A faithful, complete copy of the entries is the sole expected answer.

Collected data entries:
◇ ◇ ◇

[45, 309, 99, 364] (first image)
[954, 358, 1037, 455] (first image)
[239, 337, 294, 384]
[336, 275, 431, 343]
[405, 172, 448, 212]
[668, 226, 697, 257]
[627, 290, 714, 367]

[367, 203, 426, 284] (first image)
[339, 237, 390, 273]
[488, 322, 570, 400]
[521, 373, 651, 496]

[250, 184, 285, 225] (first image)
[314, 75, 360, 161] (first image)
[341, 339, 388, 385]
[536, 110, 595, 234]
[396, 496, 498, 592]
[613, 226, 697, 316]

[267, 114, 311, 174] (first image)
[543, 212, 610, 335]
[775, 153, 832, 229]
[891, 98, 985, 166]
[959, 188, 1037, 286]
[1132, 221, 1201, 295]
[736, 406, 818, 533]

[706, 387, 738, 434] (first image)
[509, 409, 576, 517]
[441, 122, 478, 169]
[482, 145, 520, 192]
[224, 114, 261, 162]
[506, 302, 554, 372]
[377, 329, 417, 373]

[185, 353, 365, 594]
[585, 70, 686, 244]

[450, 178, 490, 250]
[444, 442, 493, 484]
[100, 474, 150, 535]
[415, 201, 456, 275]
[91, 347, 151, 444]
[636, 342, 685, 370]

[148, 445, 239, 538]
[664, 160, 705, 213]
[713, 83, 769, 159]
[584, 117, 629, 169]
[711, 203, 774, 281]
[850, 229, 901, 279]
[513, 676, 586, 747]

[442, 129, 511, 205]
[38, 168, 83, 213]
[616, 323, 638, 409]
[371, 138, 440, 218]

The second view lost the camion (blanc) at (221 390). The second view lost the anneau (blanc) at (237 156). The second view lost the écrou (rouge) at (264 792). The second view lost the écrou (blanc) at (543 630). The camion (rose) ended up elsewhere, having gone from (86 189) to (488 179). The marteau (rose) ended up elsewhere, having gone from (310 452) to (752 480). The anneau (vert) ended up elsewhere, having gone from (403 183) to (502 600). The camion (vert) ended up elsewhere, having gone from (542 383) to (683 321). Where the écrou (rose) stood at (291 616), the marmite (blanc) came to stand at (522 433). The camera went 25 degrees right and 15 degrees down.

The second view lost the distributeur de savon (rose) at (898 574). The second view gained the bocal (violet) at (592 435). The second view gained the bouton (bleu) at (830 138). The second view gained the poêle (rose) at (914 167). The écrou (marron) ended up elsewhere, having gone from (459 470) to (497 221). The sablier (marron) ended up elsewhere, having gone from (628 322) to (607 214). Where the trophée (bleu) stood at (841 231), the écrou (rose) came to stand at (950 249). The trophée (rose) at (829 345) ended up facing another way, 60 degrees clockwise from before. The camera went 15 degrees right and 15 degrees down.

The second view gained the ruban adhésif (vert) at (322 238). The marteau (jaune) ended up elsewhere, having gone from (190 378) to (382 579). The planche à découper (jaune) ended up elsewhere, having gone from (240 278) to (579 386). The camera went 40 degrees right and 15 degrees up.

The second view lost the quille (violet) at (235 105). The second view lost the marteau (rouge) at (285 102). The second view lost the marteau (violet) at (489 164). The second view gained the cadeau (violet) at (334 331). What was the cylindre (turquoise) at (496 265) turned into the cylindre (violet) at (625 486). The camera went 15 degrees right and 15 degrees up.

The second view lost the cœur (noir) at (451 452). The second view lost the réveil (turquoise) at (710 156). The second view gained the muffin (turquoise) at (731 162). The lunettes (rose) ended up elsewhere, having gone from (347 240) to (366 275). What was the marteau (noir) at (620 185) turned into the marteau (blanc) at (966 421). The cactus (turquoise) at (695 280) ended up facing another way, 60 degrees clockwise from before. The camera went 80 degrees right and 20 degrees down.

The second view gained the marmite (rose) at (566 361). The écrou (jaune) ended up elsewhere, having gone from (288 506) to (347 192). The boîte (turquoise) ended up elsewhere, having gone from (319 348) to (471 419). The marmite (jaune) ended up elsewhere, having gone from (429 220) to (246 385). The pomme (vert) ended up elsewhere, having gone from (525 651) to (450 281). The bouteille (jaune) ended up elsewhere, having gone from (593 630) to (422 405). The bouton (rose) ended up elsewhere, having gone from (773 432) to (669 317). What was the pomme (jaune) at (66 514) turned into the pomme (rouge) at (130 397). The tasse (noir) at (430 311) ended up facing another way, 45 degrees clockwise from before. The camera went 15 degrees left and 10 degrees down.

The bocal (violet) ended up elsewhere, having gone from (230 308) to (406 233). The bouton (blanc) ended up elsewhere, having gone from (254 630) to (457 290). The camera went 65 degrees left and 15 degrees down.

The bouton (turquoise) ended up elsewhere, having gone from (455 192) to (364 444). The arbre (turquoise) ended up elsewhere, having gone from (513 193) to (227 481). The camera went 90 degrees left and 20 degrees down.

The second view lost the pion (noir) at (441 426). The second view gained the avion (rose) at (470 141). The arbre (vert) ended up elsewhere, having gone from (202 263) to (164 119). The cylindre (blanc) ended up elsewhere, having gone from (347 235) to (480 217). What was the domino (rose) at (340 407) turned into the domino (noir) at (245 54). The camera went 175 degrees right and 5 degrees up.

◇ ◇ ◇

OUTPUT:
[45, 309, 99, 364] (first image)
[954, 358, 1037, 455] (first image)
[239, 337, 294, 384]
[336, 275, 431, 343]
[405, 172, 448, 212]
[668, 226, 697, 257]
[627, 290, 714, 367]

[367, 203, 426, 284] (first image)
[339, 237, 390, 273]
[488, 322, 570, 400]
[521, 373, 651, 496]

[250, 184, 285, 225] (first image)
[314, 75, 360, 161] (first image)
[341, 339, 388, 385]
[536, 110, 595, 234]
[396, 496, 498, 592]
[613, 226, 697, 316]

[267, 114, 311, 174] (first image)
[543, 212, 610, 335]
[775, 153, 832, 229]
[891, 98, 985, 166]
[959, 188, 1037, 286]
[1132, 221, 1201, 295]
[736, 406, 818, 533]

[706, 387, 738, 434] (first image)
[509, 409, 576, 517]
[441, 122, 478, 169]
[482, 145, 520, 192]
[224, 114, 261, 162]
[506, 302, 554, 372]
[377, 329, 417, 373]

[185, 353, 365, 594]
[585, 70, 686, 244]

[450, 178, 490, 250]
[444, 442, 493, 484]
[100, 474, 150, 535]
[415, 201, 456, 275]
[91, 347, 151, 444]
[636, 342, 685, 370]

[148, 445, 239, 538]
[664, 160, 705, 213]
[713, 83, 769, 159]
[584, 117, 629, 169]
[711, 203, 774, 281]
[850, 229, 901, 279]
[513, 676, 586, 747]

[442, 129, 511, 205]
[38, 168, 83, 213]
[616, 323, 638, 409]
[371, 138, 440, 218]

The second view lost the camion (blanc) at (221 390). The second view lost the anneau (blanc) at (237 156). The second view lost the écrou (rouge) at (264 792). The second view lost the écrou (blanc) at (543 630). The camion (rose) ended up elsewhere, having gone from (86 189) to (488 179). The marteau (rose) ended up elsewhere, having gone from (310 452) to (752 480). The anneau (vert) ended up elsewhere, having gone from (403 183) to (502 600). The camion (vert) ended up elsewhere, having gone from (542 383) to (683 321). Where the écrou (rose) stood at (291 616), the marmite (blanc) came to stand at (522 433). The camera went 25 degrees right and 15 degrees down.

The second view lost the distributeur de savon (rose) at (898 574). The second view gained the bocal (violet) at (592 435). The second view gained the bouton (bleu) at (830 138). The second view gained the poêle (rose) at (914 167). The écrou (marron) ended up elsewhere, having gone from (459 470) to (497 221). The sablier (marron) ended up elsewhere, having gone from (628 322) to (607 214). Where the trophée (bleu) stood at (841 231), the écrou (rose) came to stand at (950 249). The trophée (rose) at (829 345) ended up facing another way, 60 degrees clockwise from before. The camera went 15 degrees right and 15 degrees down.

The second view gained the ruban adhésif (vert) at (322 238). The marteau (jaune) ended up elsewhere, having gone from (190 378) to (382 579). The planche à découper (jaune) ended up elsewhere, having gone from (240 278) to (579 386). The camera went 40 degrees right and 15 degrees up.

The second view lost the quille (violet) at (235 105). The second view lost the marteau (rouge) at (285 102). The second view lost the marteau (violet) at (489 164). The second view gained the cadeau (violet) at (334 331). What was the cylindre (turquoise) at (496 265) turned into the cylindre (violet) at (625 486). The camera went 15 degrees right and 15 degrees up.

The second view lost the cœur (noir) at (451 452). The second view lost the réveil (turquoise) at (710 156). The second view gained the muffin (turquoise) at (731 162). The lunettes (rose) ended up elsewhere, having gone from (347 240) to (366 275). What was the marteau (noir) at (620 185) turned into the marteau (blanc) at (966 421). The cactus (turquoise) at (695 280) ended up facing another way, 60 degrees clockwise from before. The camera went 80 degrees right and 20 degrees down.

The second view gained the marmite (rose) at (566 361). The écrou (jaune) ended up elsewhere, having gone from (288 506) to (347 192). The boîte (turquoise) ended up elsewhere, having gone from (319 348) to (471 419). The marmite (jaune) ended up elsewhere, having gone from (429 220) to (246 385). The pomme (vert) ended up elsewhere, having gone from (525 651) to (450 281). The bouteille (jaune) ended up elsewhere, having gone from (593 630) to (422 405). The bouton (rose) ended up elsewhere, having gone from (773 432) to (669 317). What was the pomme (jaune) at (66 514) turned into the pomme (rouge) at (130 397). The tasse (noir) at (430 311) ended up facing another way, 45 degrees clockwise from before. The camera went 15 degrees left and 10 degrees down.

The bocal (violet) ended up elsewhere, having gone from (230 308) to (406 233). The bouton (blanc) ended up elsewhere, having gone from (254 630) to (457 290). The camera went 65 degrees left and 15 degrees down.

The bouton (turquoise) ended up elsewhere, having gone from (455 192) to (364 444). The arbre (turquoise) ended up elsewhere, having gone from (513 193) to (227 481). The camera went 90 degrees left and 20 degrees down.

The second view lost the pion (noir) at (441 426). The second view gained the avion (rose) at (470 141). The arbre (vert) ended up elsewhere, having gone from (202 263) to (164 119). The cylindre (blanc) ended up elsewhere, having gone from (347 235) to (480 217). What was the domino (rose) at (340 407) turned into the domino (noir) at (245 54). The camera went 175 degrees right and 5 degrees up.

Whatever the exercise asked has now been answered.